Work to be completed:
Begin at the line holding "Trace every road" and set down exactly each line through the last one below, omitting pictures. Include nothing else.

*** Opening Records supplied ***

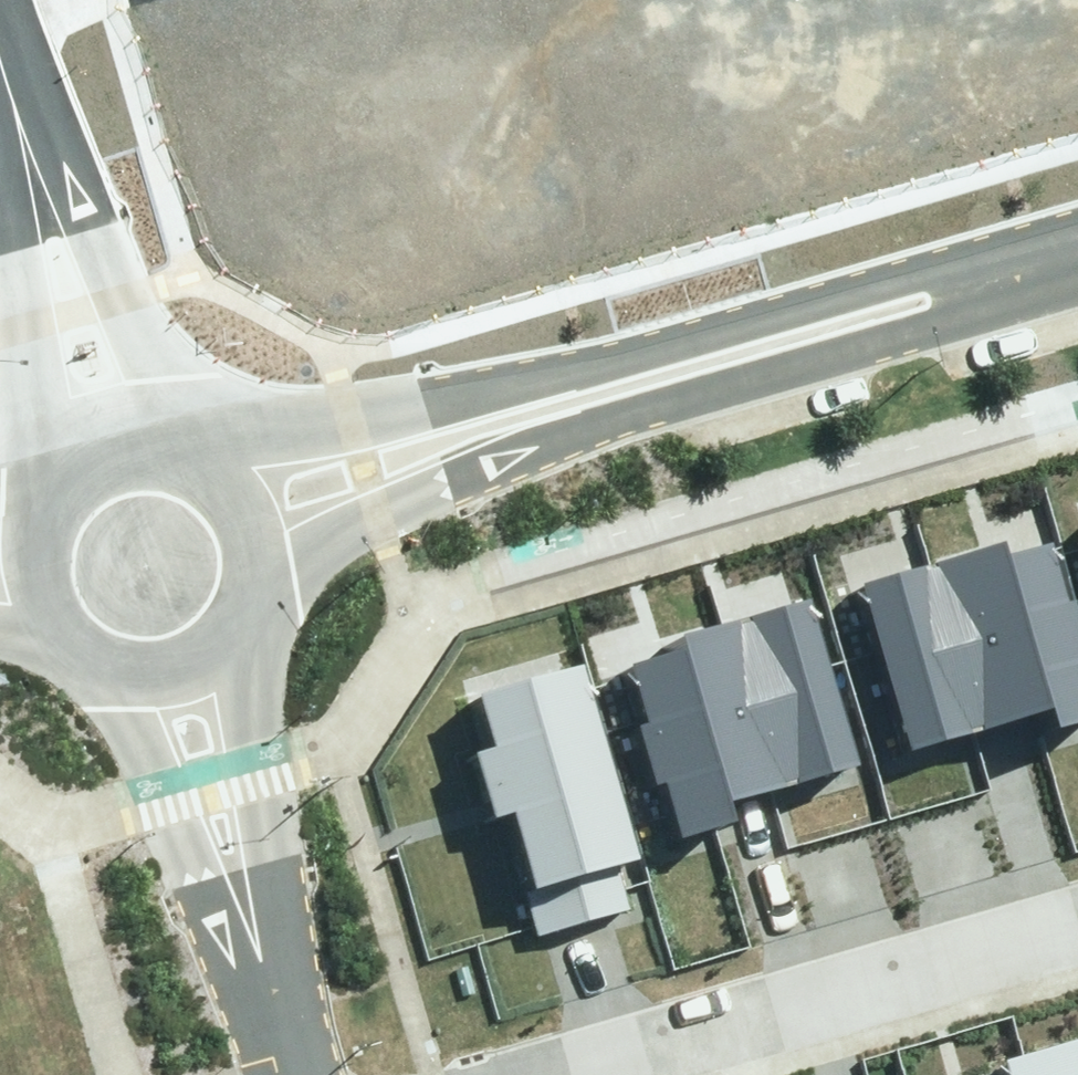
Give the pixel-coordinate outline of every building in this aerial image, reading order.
[(1001,720),(1027,713),(1032,732),(1077,719),(1077,687),(1070,659),(1077,657),(1077,638),(1066,597),(1053,600),(1035,535),(989,548),(988,543),(953,553),(1001,720)] [(899,749),(1001,720),(953,553),(851,581),(899,749)] [(792,594),(711,619),(763,789),(844,765),(792,594)] [(615,648),(673,838),(723,822),(717,803),(763,789),(711,619),(615,648)] [(499,812),(533,931),(623,905),(610,860),(629,855),(573,659),(462,691),(479,750),(465,754),(483,817),(499,812)] [(993,1057),(998,1074),(1077,1074),(1077,1032),(993,1057)]
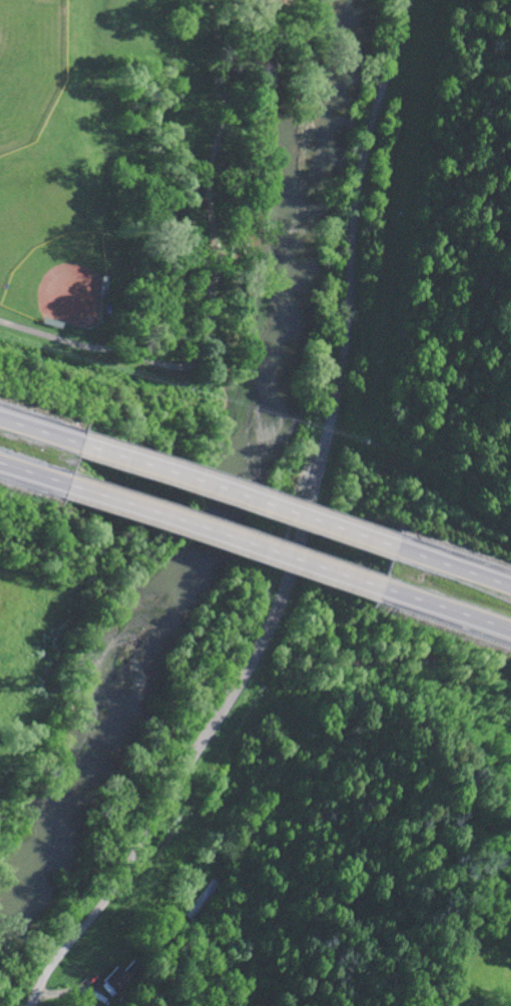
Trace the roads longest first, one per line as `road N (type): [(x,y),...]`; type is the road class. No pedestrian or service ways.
road 1 (residential): [(34,1005),(249,675),(287,595),(344,370),(365,152),(408,0)]
road 2 (trunk): [(59,486),(377,589)]
road 3 (trunk): [(389,547),(73,444)]
road 4 (trunk): [(377,589),(510,634)]
road 5 (trunk): [(510,587),(389,547)]

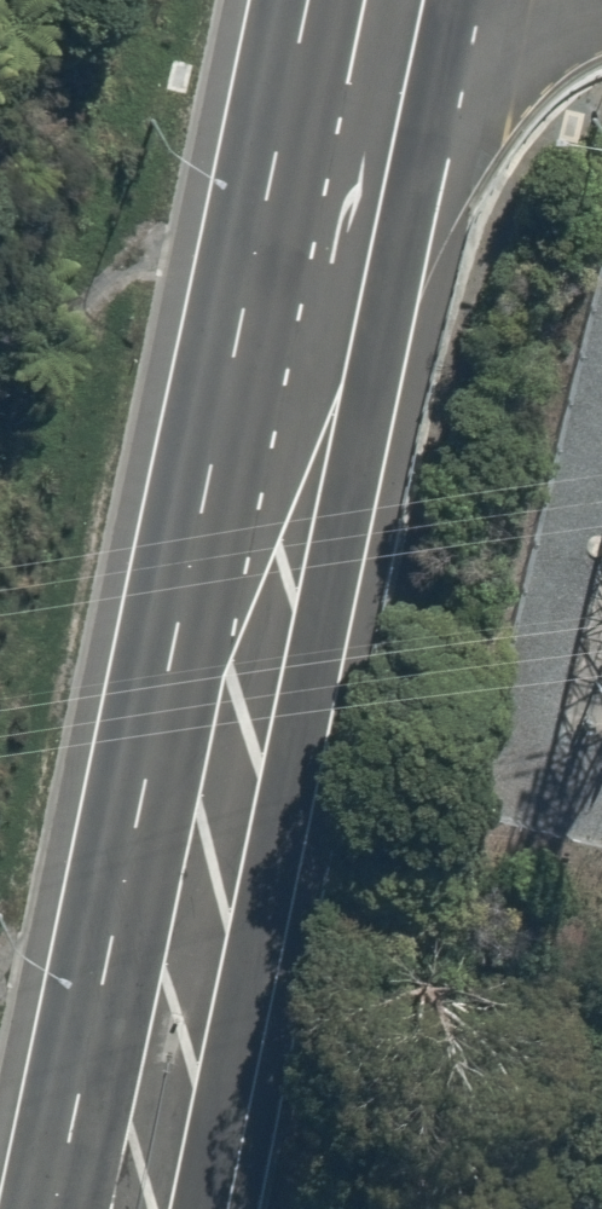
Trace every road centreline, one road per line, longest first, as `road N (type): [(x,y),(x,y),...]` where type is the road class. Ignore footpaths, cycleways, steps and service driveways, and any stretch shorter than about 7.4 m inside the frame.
road 1 (trunk): [(449,0),(198,1208)]
road 2 (trunk): [(142,772),(293,413),(384,0)]
road 3 (trunk): [(142,772),(303,0)]
road 4 (trunk): [(49,1208),(142,772)]

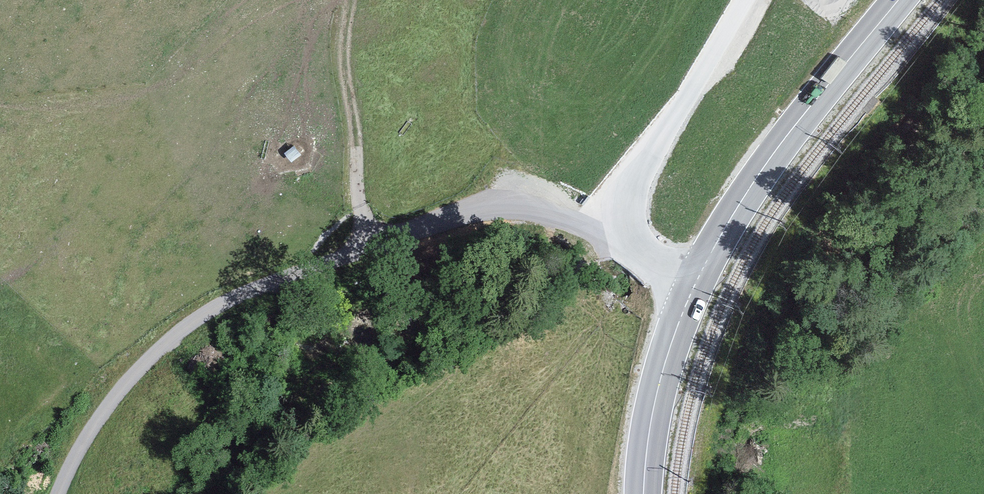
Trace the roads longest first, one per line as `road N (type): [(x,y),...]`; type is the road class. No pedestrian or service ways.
road 1 (track): [(695,282),(548,214),(500,210),(452,218),(259,286),(203,314),(120,390),(58,493)]
road 2 (secondary): [(643,493),(654,403),(695,282),(784,140),(898,0)]
road 3 (track): [(367,248),(346,67),(350,0)]

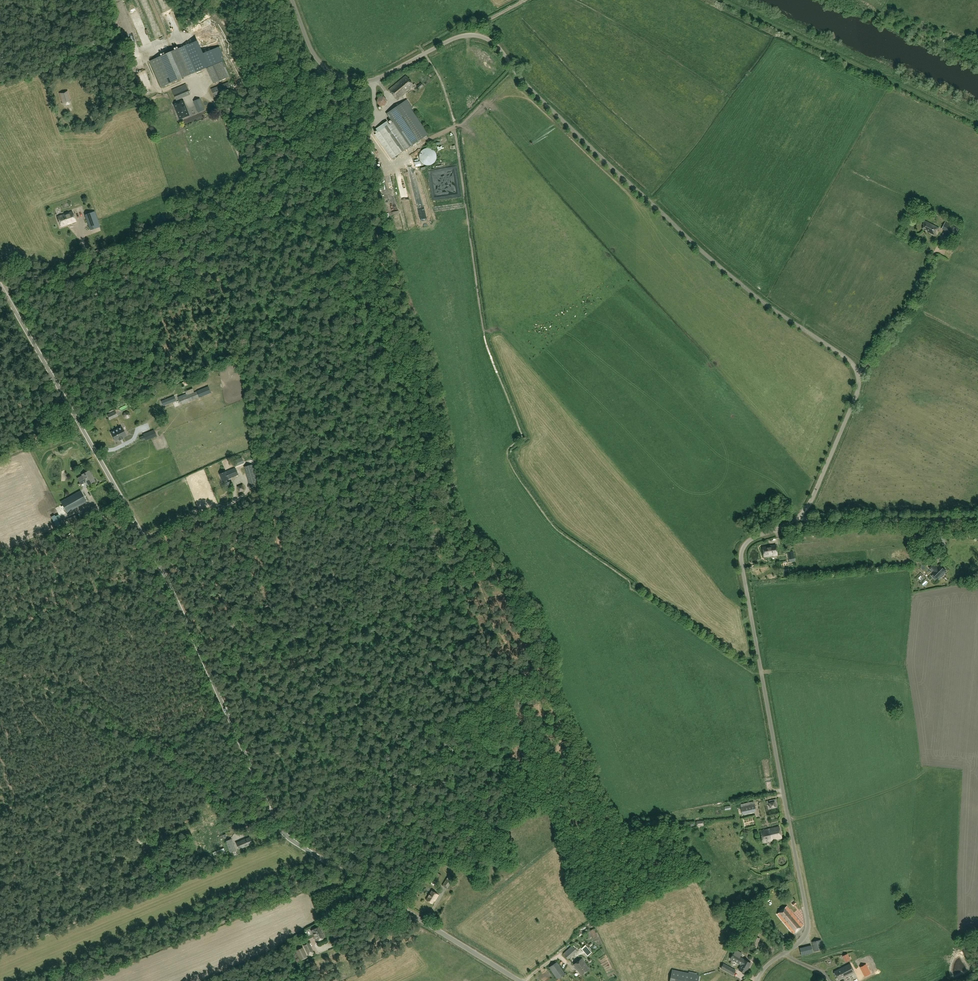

*** Closing Records supplied ***

Exercise response:
Trace every road centreline, one road per line, longest first, as `road N (type): [(x,y),(x,y),...]` where type is the road class. Ignore footpaths, cycleways, steps and service driveways, and any stretch shorter than about 7.4 m inside the frame.
road 1 (trunk): [(449,0),(198,1208)]
road 2 (trunk): [(142,772),(293,413),(384,0)]
road 3 (trunk): [(142,772),(303,0)]
road 4 (trunk): [(49,1208),(142,772)]

Trace the roads longest first, one per line as `road N (type): [(x,y),...]`; type is the road class. No pedestrian or service ways.
road 1 (track): [(695,282),(548,214),(500,210),(452,218),(259,286),(203,314),(120,390),(58,493)]
road 2 (secondary): [(643,493),(654,403),(695,282),(784,140),(898,0)]
road 3 (track): [(367,248),(346,67),(350,0)]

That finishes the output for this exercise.